The records:

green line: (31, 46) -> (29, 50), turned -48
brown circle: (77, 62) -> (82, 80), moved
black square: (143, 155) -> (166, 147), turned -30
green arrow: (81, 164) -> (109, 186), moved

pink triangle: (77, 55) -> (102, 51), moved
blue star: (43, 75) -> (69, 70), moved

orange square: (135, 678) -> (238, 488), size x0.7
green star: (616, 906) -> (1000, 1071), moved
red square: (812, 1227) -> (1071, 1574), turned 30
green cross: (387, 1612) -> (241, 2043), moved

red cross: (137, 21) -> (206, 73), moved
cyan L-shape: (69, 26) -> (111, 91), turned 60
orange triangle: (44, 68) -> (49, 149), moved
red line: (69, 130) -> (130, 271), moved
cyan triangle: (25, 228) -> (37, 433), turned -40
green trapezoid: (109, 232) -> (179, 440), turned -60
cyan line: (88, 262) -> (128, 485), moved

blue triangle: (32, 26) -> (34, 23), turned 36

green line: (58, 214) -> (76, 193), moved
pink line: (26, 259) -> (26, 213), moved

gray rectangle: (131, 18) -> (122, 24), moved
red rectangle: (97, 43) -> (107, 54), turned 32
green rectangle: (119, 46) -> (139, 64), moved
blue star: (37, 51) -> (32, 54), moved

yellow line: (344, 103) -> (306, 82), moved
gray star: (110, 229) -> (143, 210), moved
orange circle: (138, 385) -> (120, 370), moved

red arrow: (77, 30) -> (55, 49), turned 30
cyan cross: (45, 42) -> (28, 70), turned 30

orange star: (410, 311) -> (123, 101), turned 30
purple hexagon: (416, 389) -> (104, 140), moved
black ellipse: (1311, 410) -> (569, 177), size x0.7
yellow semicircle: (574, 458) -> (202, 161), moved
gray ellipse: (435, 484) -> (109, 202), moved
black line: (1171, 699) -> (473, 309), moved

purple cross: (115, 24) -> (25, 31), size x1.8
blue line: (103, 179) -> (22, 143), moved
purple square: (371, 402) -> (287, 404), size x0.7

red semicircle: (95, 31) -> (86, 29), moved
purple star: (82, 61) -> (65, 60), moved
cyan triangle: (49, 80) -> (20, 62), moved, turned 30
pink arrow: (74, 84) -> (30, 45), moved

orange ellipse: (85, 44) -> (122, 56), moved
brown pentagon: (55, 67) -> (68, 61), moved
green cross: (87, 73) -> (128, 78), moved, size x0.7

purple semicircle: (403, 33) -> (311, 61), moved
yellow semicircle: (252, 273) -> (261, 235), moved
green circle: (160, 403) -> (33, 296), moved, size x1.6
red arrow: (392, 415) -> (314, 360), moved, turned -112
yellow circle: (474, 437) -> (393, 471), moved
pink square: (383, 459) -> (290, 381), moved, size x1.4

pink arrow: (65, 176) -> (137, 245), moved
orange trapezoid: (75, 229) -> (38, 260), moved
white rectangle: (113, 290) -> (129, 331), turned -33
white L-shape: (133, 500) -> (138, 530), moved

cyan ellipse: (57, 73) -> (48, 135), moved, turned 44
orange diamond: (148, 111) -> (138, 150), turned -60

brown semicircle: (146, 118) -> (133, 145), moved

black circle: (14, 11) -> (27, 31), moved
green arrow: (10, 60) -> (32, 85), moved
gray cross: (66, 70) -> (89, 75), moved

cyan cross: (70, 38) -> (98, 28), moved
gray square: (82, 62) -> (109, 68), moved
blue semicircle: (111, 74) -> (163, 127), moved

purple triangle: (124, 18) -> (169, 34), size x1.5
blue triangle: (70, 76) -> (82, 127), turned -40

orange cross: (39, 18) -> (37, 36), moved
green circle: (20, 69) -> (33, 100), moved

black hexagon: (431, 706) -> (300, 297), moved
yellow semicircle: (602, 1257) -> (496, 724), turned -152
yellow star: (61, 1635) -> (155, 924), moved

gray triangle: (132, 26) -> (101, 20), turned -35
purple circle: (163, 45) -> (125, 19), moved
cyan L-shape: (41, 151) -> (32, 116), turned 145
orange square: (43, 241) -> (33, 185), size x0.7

What you are asked to do:
Everything above from the line containing "red square: (812, 1227)" down to the line containing "red line: (69, 130) -> (130, 271), moved" should be copied exactly, both end lines included, and nothing else.

Response:
red square: (812, 1227) -> (1071, 1574), turned 30
green cross: (387, 1612) -> (241, 2043), moved

red cross: (137, 21) -> (206, 73), moved
cyan L-shape: (69, 26) -> (111, 91), turned 60
orange triangle: (44, 68) -> (49, 149), moved
red line: (69, 130) -> (130, 271), moved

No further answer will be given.